### Information supplied
(begin)
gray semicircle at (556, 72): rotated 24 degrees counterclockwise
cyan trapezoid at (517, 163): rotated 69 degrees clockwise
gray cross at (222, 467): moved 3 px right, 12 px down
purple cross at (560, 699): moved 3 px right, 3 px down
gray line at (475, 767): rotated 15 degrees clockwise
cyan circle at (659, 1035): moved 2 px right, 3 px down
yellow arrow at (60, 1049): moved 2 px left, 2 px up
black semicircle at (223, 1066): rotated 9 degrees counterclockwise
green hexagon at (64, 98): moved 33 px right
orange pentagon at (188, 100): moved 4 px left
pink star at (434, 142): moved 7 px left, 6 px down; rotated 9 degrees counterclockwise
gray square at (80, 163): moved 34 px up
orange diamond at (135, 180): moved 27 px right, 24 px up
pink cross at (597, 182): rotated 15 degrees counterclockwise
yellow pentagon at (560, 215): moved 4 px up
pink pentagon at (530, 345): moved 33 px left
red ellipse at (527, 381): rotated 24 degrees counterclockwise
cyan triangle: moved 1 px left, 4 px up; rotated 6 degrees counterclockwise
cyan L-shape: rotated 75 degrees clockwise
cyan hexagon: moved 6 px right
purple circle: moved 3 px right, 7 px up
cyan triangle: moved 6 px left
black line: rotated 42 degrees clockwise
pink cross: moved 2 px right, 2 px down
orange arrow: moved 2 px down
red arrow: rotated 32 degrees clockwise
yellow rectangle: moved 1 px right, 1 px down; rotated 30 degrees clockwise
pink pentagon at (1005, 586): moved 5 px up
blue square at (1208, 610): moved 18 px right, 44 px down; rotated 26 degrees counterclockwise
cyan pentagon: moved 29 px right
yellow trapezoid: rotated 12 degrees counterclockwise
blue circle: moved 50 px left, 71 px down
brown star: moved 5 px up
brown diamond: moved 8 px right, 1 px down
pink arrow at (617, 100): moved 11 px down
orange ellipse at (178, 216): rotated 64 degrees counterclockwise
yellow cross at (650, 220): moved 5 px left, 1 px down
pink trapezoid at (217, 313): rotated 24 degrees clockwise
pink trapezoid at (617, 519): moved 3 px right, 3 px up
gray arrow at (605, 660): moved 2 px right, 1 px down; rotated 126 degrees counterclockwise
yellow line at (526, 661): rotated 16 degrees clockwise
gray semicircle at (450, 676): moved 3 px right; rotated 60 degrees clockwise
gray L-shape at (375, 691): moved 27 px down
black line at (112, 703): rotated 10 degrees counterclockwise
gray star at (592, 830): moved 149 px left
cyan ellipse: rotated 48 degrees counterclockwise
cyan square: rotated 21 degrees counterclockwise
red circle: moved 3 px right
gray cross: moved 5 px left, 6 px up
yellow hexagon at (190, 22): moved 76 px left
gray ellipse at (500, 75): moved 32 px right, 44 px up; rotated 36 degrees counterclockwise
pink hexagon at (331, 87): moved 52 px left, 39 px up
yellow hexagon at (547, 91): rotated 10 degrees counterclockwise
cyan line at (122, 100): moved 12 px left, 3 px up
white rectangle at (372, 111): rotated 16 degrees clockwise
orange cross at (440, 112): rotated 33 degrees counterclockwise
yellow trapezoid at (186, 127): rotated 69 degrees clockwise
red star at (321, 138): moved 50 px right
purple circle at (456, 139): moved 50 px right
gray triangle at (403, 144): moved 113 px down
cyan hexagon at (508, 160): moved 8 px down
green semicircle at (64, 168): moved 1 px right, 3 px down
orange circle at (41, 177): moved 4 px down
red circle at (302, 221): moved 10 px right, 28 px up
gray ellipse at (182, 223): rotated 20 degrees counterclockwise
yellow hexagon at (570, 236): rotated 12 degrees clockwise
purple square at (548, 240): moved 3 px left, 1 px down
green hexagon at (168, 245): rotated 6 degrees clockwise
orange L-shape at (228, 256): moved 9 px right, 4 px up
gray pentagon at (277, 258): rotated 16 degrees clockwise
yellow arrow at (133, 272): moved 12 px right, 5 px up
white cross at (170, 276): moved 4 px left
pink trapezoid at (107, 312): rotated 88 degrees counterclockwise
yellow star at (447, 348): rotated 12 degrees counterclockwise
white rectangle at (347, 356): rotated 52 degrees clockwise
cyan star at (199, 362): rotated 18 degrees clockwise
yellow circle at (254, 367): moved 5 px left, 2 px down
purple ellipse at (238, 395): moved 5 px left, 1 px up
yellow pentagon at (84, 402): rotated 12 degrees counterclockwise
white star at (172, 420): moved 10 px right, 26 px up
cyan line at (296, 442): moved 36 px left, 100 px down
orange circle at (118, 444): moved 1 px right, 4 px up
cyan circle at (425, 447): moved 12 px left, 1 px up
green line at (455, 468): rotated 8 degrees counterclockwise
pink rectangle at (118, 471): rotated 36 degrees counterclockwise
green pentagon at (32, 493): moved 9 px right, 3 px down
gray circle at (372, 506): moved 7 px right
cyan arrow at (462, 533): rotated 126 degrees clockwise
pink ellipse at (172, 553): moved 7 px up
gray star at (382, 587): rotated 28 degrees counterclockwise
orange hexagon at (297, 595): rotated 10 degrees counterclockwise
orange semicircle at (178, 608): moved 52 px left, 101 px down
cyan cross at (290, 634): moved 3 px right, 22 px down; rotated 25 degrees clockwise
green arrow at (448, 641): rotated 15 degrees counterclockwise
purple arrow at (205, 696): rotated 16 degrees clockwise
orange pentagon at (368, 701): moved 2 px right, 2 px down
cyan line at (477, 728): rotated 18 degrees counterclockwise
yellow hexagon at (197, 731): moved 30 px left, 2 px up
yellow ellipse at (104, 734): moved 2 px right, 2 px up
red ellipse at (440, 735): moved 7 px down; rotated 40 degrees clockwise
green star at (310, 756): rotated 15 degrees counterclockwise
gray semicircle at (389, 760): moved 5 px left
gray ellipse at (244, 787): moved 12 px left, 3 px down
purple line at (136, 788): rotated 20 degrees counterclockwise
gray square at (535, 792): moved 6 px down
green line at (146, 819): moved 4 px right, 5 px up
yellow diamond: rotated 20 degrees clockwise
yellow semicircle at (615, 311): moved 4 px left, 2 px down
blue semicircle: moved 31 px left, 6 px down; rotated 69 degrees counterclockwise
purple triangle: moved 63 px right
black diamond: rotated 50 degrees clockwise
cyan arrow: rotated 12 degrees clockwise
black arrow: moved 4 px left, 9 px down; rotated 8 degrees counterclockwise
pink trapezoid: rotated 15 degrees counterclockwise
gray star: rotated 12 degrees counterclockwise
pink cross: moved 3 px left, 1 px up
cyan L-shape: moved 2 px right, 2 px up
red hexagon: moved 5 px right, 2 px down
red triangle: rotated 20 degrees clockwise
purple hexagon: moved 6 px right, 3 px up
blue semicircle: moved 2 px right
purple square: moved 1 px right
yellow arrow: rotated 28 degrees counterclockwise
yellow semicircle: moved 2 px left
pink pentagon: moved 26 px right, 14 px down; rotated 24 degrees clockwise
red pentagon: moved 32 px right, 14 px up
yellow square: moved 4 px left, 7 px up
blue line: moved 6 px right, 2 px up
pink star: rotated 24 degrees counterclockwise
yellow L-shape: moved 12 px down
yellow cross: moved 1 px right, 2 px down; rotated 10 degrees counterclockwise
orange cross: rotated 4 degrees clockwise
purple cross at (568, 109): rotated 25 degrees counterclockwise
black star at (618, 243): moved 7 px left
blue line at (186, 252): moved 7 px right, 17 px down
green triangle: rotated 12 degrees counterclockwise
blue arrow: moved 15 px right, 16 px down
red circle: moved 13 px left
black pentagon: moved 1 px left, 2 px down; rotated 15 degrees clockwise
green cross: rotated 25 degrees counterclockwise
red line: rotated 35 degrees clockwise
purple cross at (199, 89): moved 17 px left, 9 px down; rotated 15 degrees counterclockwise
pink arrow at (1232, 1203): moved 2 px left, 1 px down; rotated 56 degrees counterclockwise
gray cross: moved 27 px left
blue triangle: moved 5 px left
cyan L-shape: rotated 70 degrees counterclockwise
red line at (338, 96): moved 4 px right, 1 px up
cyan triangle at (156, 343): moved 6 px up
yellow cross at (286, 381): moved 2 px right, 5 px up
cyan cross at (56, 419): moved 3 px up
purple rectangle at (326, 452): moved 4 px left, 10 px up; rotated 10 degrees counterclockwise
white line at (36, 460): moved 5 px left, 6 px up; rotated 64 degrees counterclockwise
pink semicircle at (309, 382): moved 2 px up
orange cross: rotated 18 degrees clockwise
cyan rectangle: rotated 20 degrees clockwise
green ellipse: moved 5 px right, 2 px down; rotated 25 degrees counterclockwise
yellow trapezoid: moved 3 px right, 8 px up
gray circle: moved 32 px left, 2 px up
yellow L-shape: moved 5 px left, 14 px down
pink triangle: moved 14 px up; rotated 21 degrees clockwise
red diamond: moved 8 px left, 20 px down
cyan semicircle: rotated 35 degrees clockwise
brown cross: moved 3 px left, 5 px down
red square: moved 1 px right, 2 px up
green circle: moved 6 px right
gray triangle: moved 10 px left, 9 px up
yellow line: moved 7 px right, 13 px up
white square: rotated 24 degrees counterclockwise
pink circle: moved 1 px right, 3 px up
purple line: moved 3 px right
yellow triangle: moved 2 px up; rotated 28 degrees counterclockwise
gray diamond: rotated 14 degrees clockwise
(end)
Retype the stretch of lines from the start through the line containing "cyan circle at (659, 1035): moved", copying each one exactly and including that final line.

gray semicircle at (556, 72): rotated 24 degrees counterclockwise
cyan trapezoid at (517, 163): rotated 69 degrees clockwise
gray cross at (222, 467): moved 3 px right, 12 px down
purple cross at (560, 699): moved 3 px right, 3 px down
gray line at (475, 767): rotated 15 degrees clockwise
cyan circle at (659, 1035): moved 2 px right, 3 px down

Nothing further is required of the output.